Exercise goal: Which of the lines below holds the string "clock"? Copy every line that does.

#### Source information

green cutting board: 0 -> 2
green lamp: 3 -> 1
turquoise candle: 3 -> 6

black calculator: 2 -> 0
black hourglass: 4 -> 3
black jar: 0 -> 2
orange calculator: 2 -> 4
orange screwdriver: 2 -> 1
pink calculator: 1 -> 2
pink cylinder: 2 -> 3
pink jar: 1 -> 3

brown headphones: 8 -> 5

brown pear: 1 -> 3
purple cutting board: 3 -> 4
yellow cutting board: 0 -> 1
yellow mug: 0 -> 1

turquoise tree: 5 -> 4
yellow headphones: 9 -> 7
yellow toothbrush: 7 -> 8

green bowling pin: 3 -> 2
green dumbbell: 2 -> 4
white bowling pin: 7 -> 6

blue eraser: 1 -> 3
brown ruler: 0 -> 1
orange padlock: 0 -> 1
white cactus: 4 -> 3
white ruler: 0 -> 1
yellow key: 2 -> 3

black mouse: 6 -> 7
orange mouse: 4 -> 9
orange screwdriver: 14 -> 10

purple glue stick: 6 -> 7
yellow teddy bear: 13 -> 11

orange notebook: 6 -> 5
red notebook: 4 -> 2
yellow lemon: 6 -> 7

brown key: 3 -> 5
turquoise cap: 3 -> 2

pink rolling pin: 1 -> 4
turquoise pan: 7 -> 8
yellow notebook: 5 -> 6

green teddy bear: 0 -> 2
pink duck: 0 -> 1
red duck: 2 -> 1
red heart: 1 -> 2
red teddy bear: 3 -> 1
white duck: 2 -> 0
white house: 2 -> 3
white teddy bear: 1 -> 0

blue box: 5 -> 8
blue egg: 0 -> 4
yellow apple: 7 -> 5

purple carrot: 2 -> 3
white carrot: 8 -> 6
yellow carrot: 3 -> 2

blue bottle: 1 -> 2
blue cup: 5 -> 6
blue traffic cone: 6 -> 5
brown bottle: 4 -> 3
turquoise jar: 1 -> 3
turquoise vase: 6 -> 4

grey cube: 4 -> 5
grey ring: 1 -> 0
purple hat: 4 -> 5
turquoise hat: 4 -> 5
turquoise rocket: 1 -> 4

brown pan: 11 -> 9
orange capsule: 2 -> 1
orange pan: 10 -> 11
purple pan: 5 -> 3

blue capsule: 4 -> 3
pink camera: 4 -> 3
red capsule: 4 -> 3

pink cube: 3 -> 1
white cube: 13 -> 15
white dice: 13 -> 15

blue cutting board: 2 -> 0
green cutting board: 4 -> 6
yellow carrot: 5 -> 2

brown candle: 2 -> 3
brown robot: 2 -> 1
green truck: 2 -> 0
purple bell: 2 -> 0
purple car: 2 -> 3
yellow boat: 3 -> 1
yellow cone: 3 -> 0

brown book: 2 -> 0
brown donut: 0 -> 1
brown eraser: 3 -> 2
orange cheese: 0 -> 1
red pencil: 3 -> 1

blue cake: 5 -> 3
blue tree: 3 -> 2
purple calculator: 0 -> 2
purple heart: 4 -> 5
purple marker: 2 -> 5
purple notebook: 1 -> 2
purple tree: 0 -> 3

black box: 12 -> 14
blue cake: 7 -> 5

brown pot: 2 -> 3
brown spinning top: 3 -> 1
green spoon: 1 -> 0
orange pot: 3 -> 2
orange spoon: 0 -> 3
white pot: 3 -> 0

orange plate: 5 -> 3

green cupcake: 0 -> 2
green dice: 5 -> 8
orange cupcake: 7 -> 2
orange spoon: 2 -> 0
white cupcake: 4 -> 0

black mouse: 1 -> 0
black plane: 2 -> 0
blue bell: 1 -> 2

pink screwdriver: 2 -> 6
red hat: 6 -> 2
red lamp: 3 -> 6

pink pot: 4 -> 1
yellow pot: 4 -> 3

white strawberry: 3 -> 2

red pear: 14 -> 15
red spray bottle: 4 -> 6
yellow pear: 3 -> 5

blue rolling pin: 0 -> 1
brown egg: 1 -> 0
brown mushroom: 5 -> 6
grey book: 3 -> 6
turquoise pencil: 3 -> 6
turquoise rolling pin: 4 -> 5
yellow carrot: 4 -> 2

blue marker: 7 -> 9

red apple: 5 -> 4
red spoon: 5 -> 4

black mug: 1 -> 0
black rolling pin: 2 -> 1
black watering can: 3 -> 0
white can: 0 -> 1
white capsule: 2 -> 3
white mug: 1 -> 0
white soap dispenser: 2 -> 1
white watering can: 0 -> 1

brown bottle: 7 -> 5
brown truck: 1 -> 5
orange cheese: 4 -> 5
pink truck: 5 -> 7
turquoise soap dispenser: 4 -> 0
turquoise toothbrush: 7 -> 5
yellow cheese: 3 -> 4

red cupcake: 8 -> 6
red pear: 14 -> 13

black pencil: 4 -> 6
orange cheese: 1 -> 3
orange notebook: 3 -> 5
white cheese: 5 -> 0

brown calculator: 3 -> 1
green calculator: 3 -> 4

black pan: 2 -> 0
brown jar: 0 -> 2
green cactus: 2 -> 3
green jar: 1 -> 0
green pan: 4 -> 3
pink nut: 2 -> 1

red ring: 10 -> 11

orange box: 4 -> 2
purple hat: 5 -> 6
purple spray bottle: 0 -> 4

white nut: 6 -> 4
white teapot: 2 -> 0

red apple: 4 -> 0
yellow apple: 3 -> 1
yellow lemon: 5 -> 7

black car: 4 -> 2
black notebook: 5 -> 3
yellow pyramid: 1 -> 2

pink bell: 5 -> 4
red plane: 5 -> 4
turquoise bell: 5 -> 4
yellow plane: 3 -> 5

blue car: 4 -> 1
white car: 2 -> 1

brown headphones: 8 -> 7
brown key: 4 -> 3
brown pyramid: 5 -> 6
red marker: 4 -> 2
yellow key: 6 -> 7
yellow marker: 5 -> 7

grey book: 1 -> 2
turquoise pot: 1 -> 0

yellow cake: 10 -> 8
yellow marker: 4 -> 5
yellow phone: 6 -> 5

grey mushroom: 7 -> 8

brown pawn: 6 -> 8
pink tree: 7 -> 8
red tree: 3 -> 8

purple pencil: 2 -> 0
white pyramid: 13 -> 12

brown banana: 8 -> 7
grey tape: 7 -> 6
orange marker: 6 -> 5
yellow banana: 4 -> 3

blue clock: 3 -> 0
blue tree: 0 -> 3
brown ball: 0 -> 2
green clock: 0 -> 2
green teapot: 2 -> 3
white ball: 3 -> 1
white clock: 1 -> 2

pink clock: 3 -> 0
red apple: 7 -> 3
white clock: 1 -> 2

########

Answer area:
blue clock: 3 -> 0
green clock: 0 -> 2
white clock: 1 -> 2
pink clock: 3 -> 0
white clock: 1 -> 2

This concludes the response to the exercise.